Task prompt → Go through the listing below and list every line with "right".

Listed records →
▽
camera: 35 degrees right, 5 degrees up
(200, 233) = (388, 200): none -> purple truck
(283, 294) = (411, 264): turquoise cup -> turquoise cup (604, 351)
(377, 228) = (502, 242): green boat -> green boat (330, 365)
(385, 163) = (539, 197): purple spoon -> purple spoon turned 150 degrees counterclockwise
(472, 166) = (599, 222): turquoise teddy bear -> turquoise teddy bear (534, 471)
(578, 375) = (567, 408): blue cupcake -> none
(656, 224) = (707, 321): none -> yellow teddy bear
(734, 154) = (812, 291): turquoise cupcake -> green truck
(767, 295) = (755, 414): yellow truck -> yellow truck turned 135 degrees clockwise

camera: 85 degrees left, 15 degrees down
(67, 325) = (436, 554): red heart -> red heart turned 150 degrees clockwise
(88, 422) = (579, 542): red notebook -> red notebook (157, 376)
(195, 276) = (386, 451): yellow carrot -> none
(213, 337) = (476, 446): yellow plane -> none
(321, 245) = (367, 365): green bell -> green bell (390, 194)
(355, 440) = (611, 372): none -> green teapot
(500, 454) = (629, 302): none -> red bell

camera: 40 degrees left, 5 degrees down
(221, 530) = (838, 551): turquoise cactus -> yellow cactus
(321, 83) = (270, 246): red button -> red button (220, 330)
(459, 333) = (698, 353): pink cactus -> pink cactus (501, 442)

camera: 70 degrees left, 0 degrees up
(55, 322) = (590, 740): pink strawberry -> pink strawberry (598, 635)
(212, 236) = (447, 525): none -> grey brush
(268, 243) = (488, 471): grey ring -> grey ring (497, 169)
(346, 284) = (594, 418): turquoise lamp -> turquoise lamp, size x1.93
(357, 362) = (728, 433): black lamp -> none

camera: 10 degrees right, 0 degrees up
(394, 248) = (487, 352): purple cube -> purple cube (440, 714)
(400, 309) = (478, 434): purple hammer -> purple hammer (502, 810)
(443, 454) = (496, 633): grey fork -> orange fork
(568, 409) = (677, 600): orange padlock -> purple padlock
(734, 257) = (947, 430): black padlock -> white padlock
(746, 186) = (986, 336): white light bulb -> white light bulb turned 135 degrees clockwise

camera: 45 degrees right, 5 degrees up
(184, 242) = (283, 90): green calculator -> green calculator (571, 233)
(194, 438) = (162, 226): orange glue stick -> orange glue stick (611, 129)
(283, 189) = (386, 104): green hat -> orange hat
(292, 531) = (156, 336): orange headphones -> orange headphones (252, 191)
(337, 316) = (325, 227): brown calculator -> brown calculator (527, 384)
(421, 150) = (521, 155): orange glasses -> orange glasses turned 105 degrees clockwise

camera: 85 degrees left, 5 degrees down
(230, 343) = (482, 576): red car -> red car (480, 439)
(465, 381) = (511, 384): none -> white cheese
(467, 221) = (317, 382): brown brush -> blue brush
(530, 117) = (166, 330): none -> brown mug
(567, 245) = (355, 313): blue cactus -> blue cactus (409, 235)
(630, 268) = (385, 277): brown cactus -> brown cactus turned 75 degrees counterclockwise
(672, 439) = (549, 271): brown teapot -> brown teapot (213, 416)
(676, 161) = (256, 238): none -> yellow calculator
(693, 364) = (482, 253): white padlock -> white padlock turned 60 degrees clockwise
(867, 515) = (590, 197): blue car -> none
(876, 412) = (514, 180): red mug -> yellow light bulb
△
Answer to this problem →
camera: 35 degrees right, 5 degrees up
camera: 10 degrees right, 0 degrees up
camera: 45 degrees right, 5 degrees up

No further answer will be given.